## What is required
Look for the line with "(546, 157) = (322, 176): yellow" in the data below, then reproduce word for word that line and every line after it. Leave out all pictures and add nothing.

=== Section Start ===

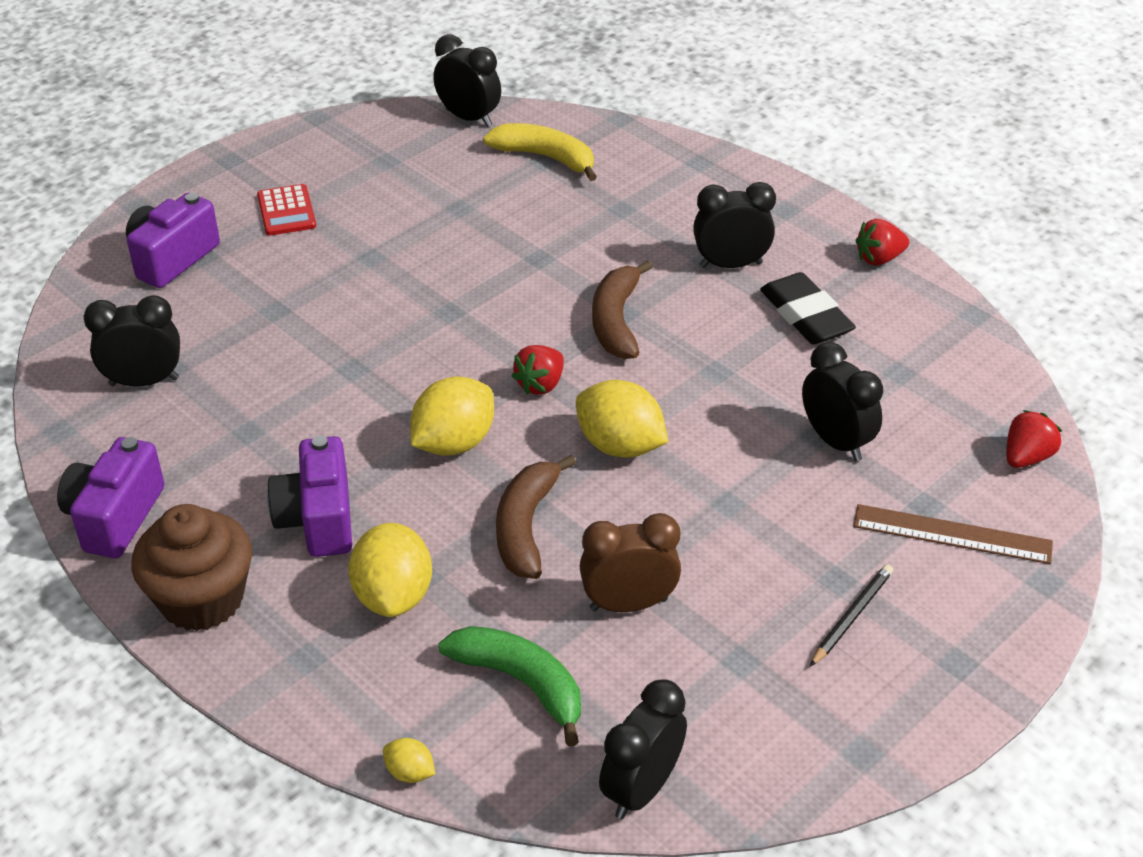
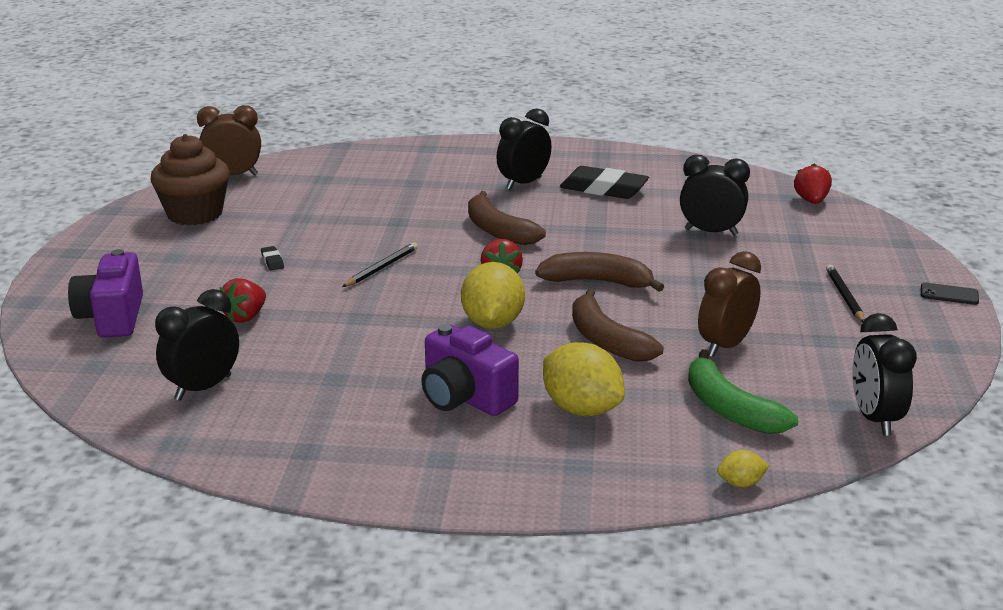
camera: 40 degrees left, 15 degrees down
(115, 517) = (307, 466): purple camera -> none
(202, 599) = (453, 475): brown cupcake -> brown cupcake (195, 214)
(286, 211) = (168, 262): red calculator -> none
(368, 255) = (272, 261): none -> black eraser
(447, 315) = (381, 268): none -> black pencil
(469, 118) = (233, 175): black clock -> brown clock
(521, 683) = (729, 409): green banana -> green banana turned 120 degrees counterclockwise
(546, 157) = (322, 176): yellow banana -> none
(620, 446) = (597, 282): yellow lemon -> brown banana
(879, 259) = (602, 153): red strawberry -> red strawberry (245, 317)
(952, 534) = (831, 243): brown ruler -> none
(980, 688) = (949, 294): none -> black phone

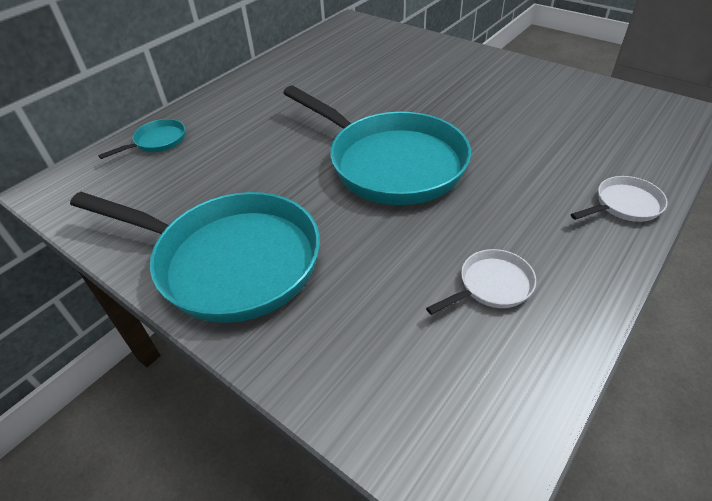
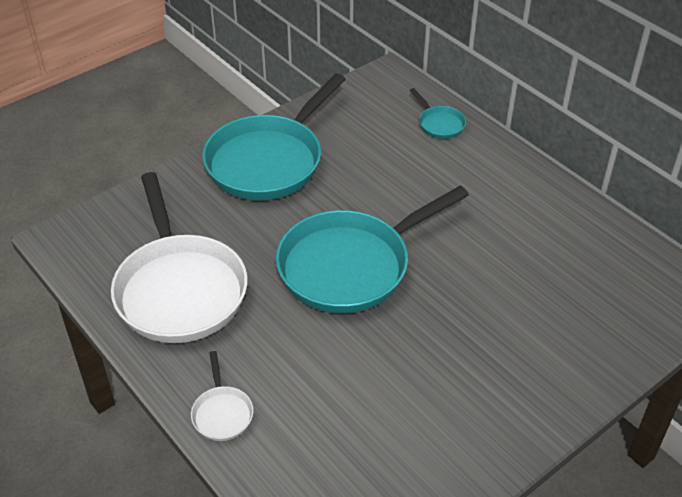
camera: 100 degrees right, 0 degrees up
(491, 285) = (179, 289): white pan -> white pan, size x2.40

=== Section End ===

## Worked solution
(546, 157) = (322, 176): yellow banana -> none
(620, 446) = (597, 282): yellow lemon -> brown banana
(879, 259) = (602, 153): red strawberry -> red strawberry (245, 317)
(952, 534) = (831, 243): brown ruler -> none
(980, 688) = (949, 294): none -> black phone

camera: 100 degrees right, 0 degrees up
(491, 285) = (179, 289): white pan -> white pan, size x2.40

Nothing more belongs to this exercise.